**Requirement**
From the first line to the last, write out the records exactly, leaving out images.

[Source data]
- - -

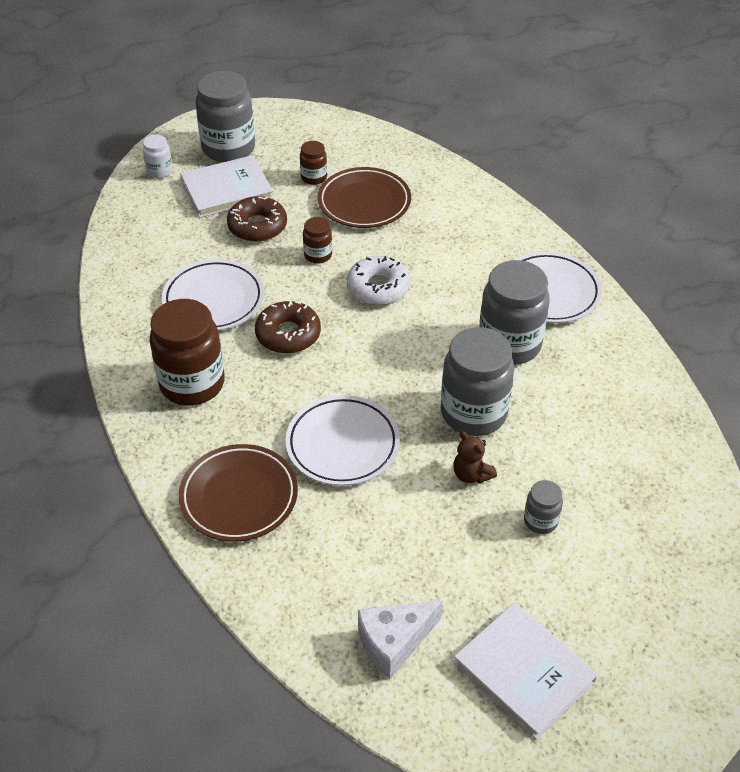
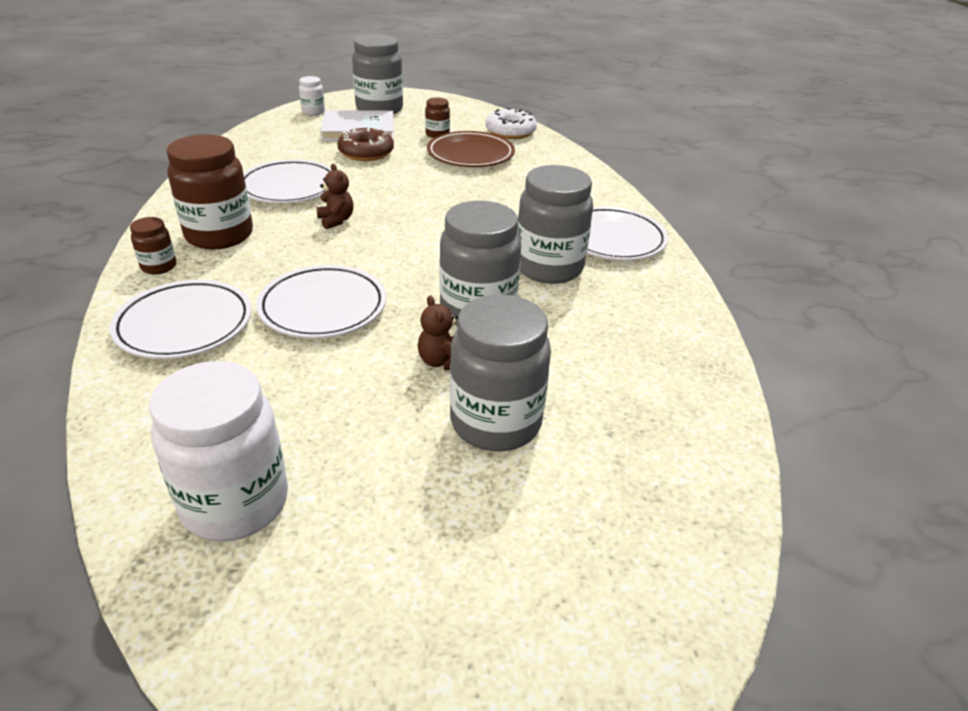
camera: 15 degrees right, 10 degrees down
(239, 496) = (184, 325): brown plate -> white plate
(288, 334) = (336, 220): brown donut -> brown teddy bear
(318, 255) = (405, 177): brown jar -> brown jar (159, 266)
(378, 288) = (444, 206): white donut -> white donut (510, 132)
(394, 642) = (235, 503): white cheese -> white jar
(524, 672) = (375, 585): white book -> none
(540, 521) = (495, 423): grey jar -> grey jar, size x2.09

- - -

**Response area**
camera: 15 degrees right, 10 degrees down
(239, 496) = (184, 325): brown plate -> white plate
(288, 334) = (336, 220): brown donut -> brown teddy bear
(318, 255) = (405, 177): brown jar -> brown jar (159, 266)
(378, 288) = (444, 206): white donut -> white donut (510, 132)
(394, 642) = (235, 503): white cheese -> white jar
(524, 672) = (375, 585): white book -> none
(540, 521) = (495, 423): grey jar -> grey jar, size x2.09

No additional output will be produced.